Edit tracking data
○ ○ ○ ○ ○ ○ ○

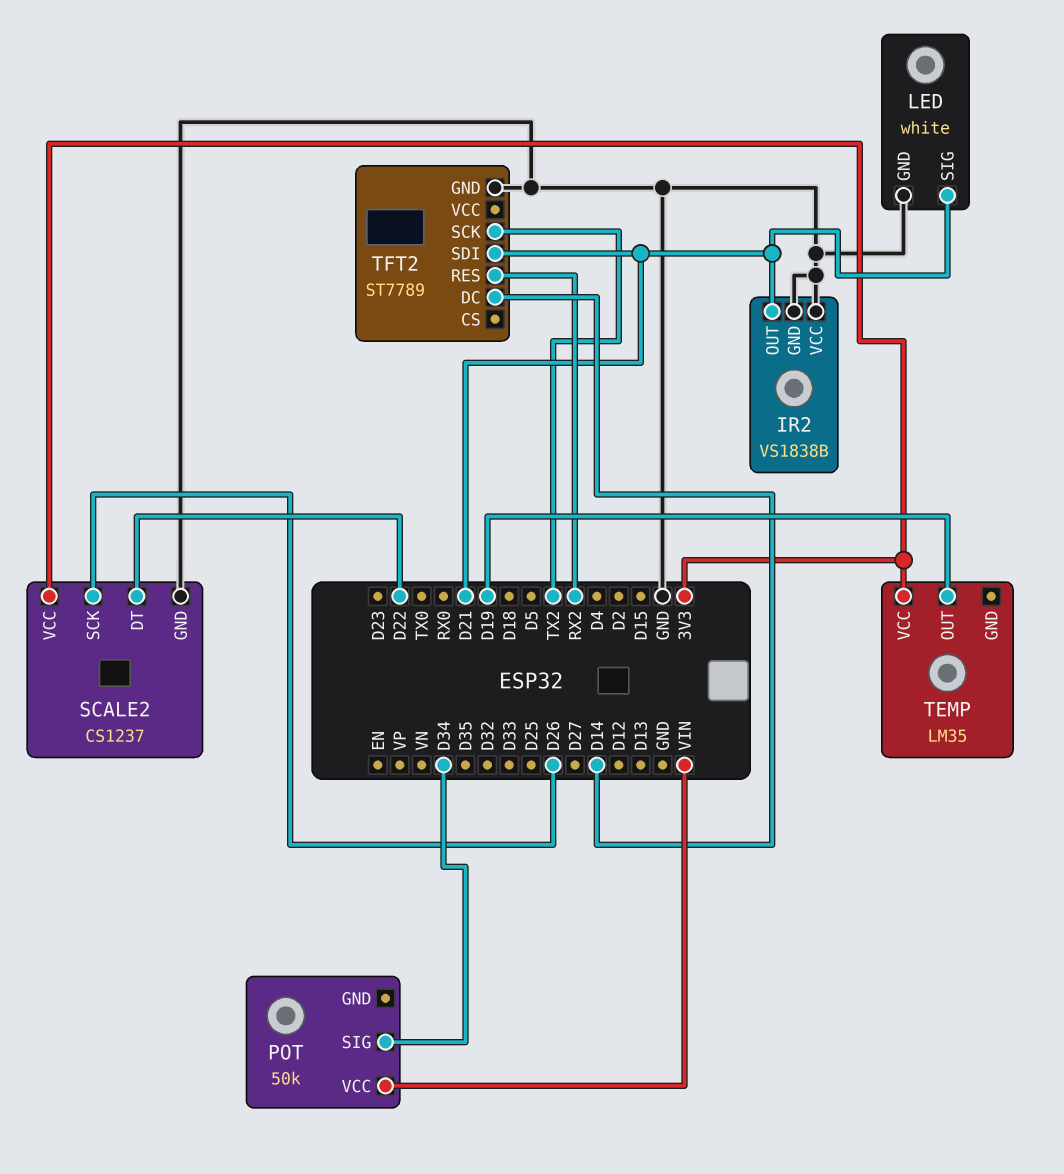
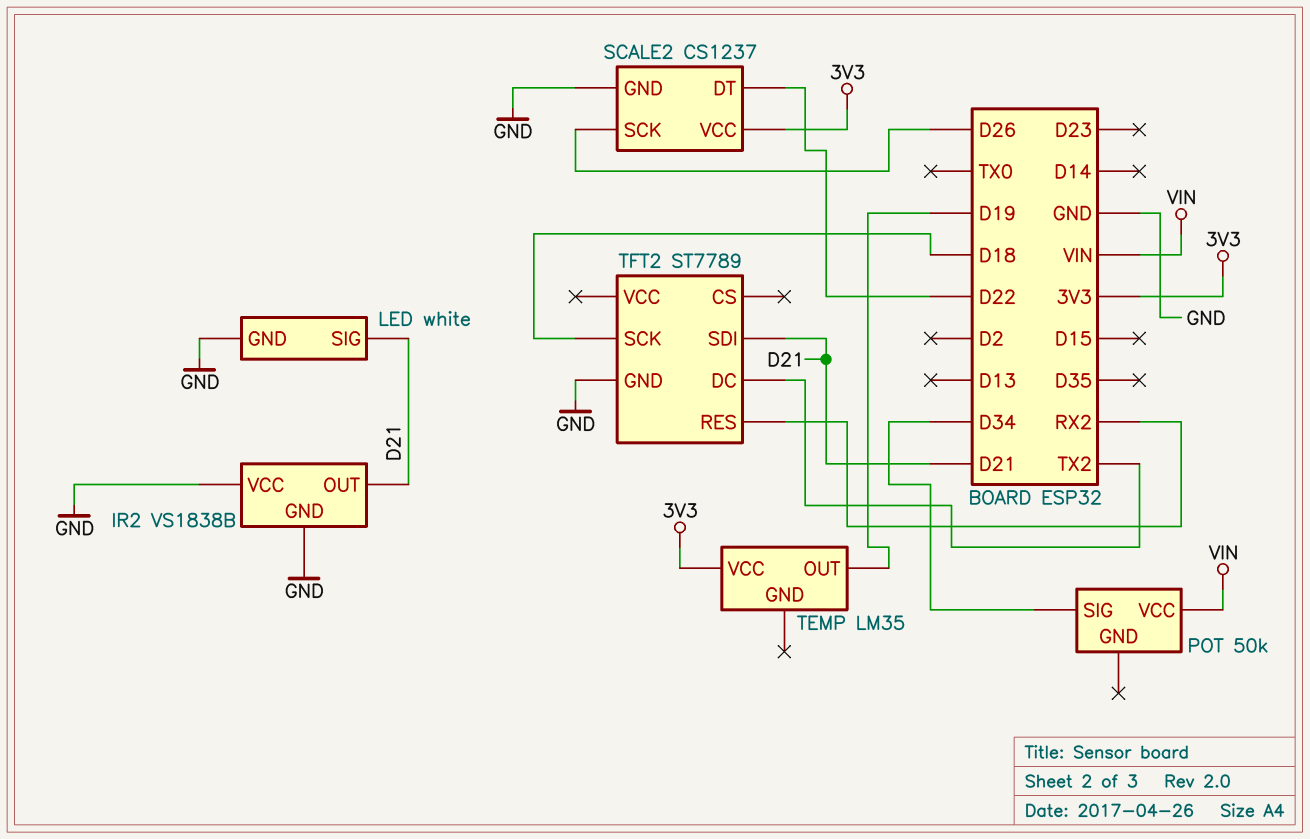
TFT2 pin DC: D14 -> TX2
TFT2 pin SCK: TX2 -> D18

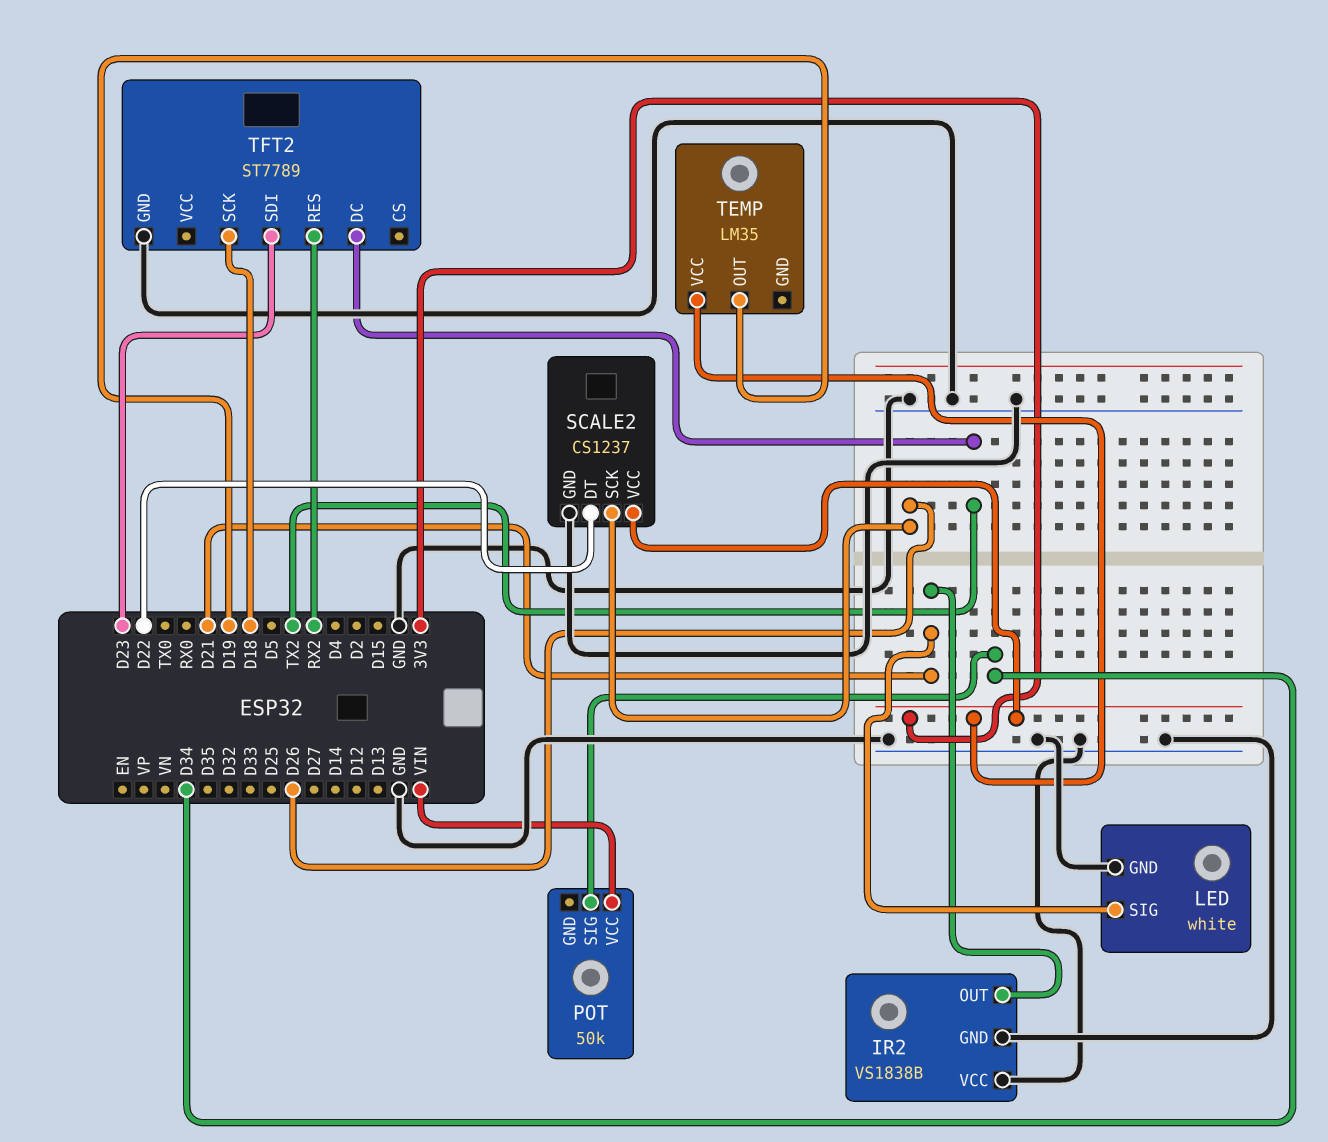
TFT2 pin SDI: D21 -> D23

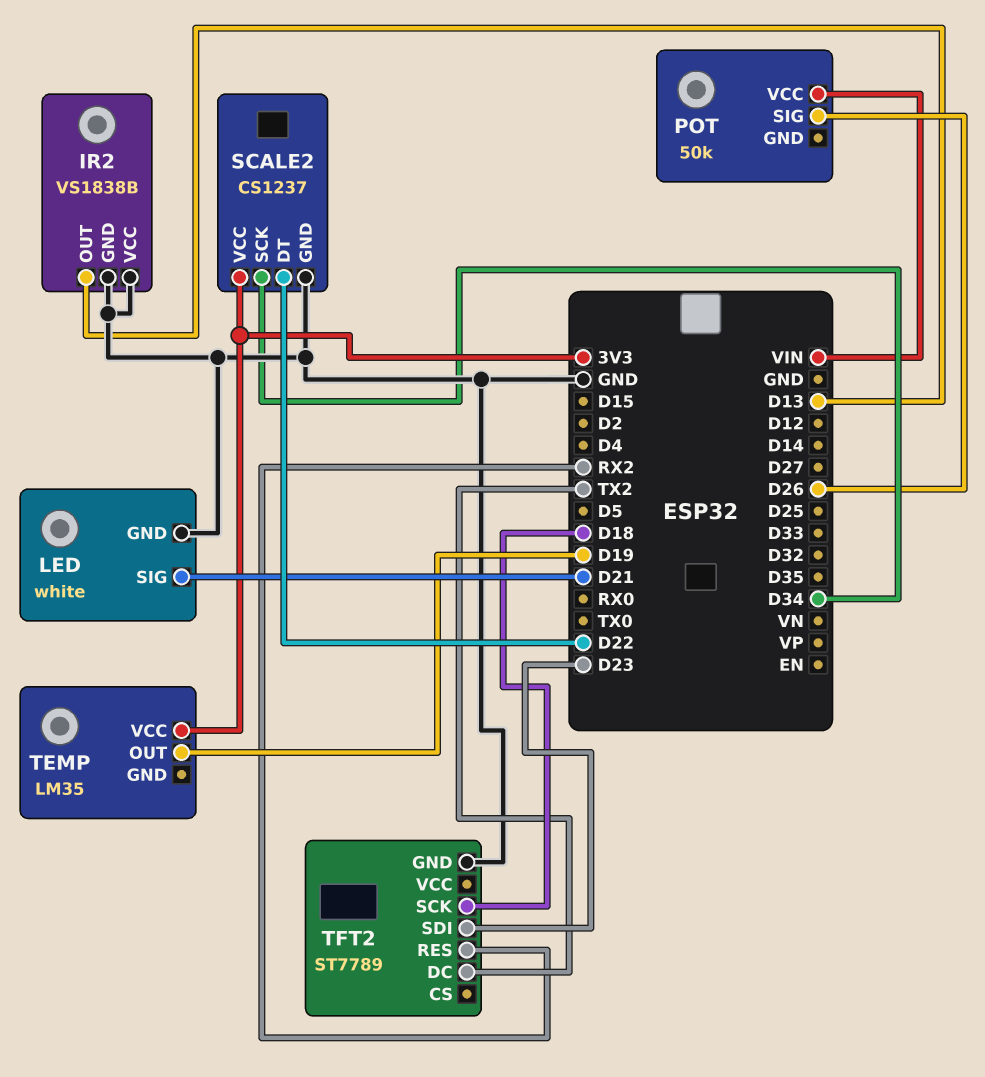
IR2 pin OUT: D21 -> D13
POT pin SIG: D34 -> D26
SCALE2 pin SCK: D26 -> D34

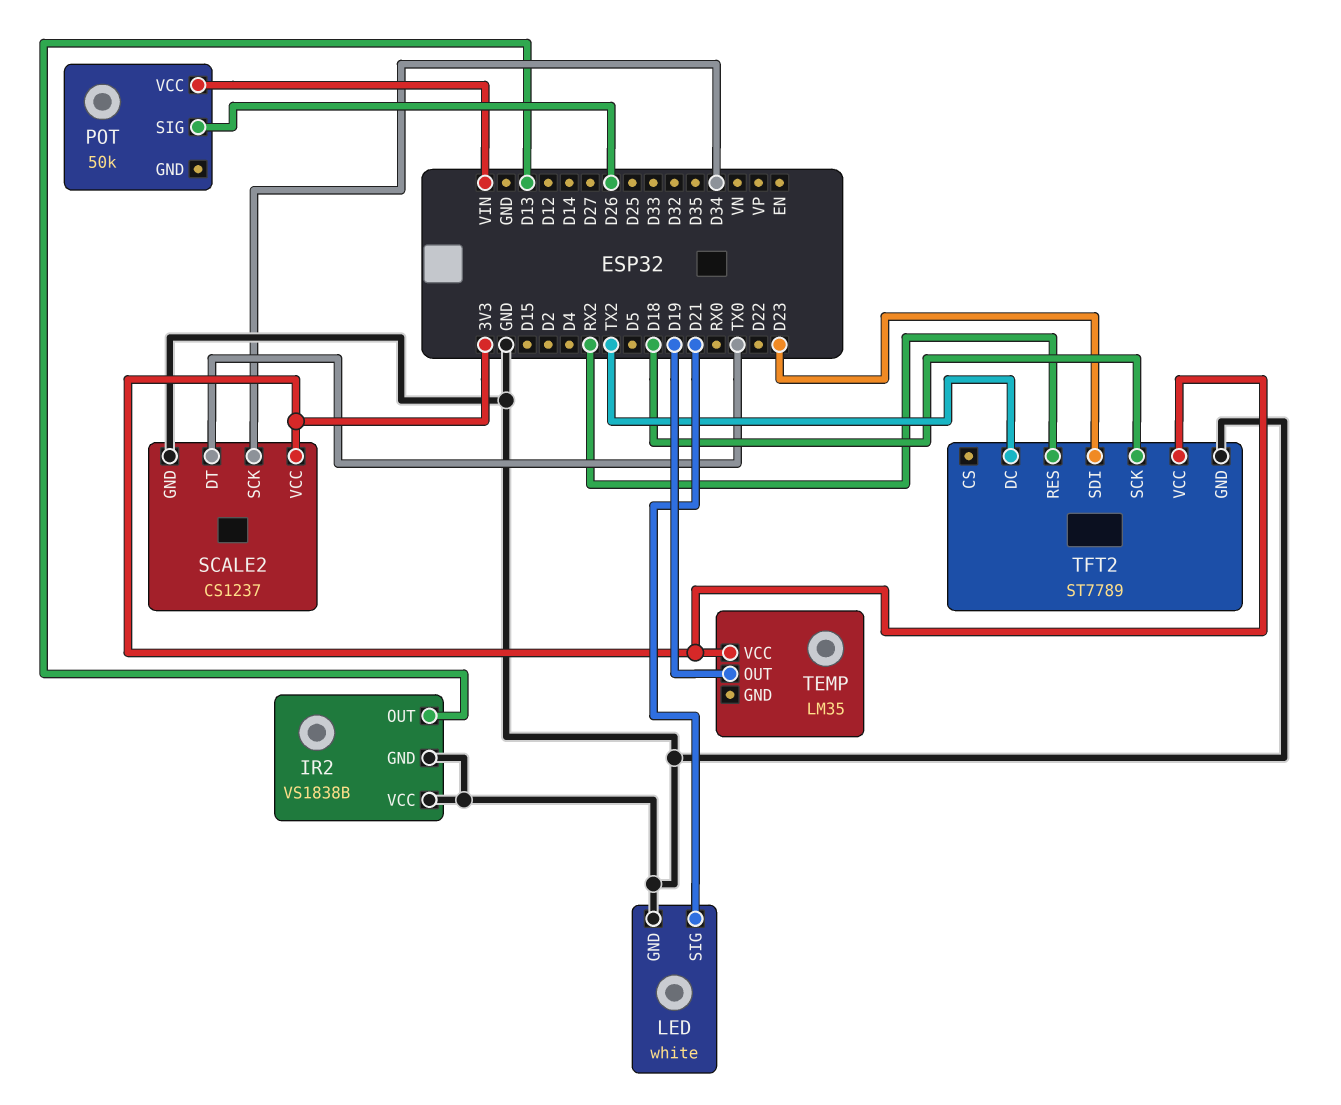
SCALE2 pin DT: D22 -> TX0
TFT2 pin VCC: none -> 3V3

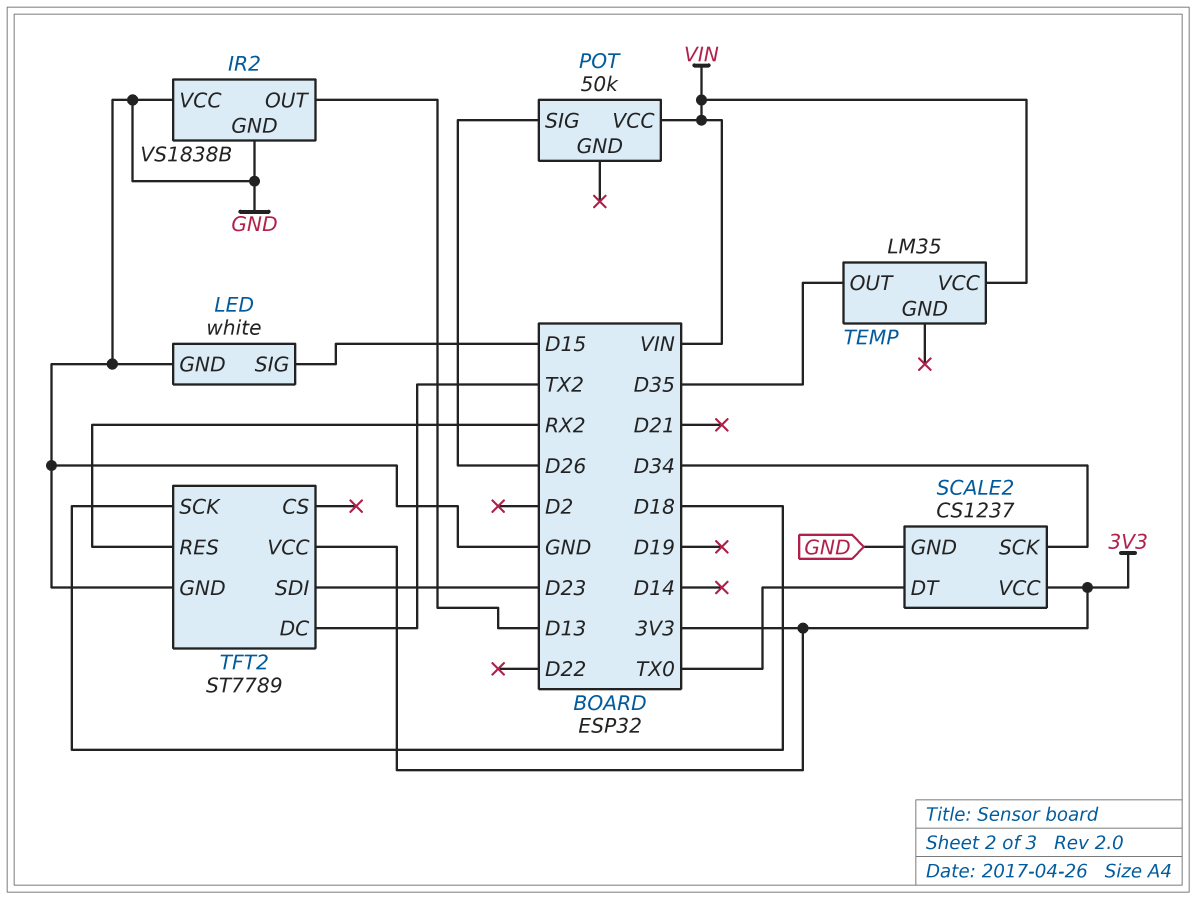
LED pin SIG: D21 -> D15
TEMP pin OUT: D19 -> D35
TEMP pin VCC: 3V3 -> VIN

○ ○ ○ ○ ○ ○ ○

Exercise instructions
Check the lines above and copy each one that includes "TEMP".

Result of this task
TEMP pin OUT: D19 -> D35
TEMP pin VCC: 3V3 -> VIN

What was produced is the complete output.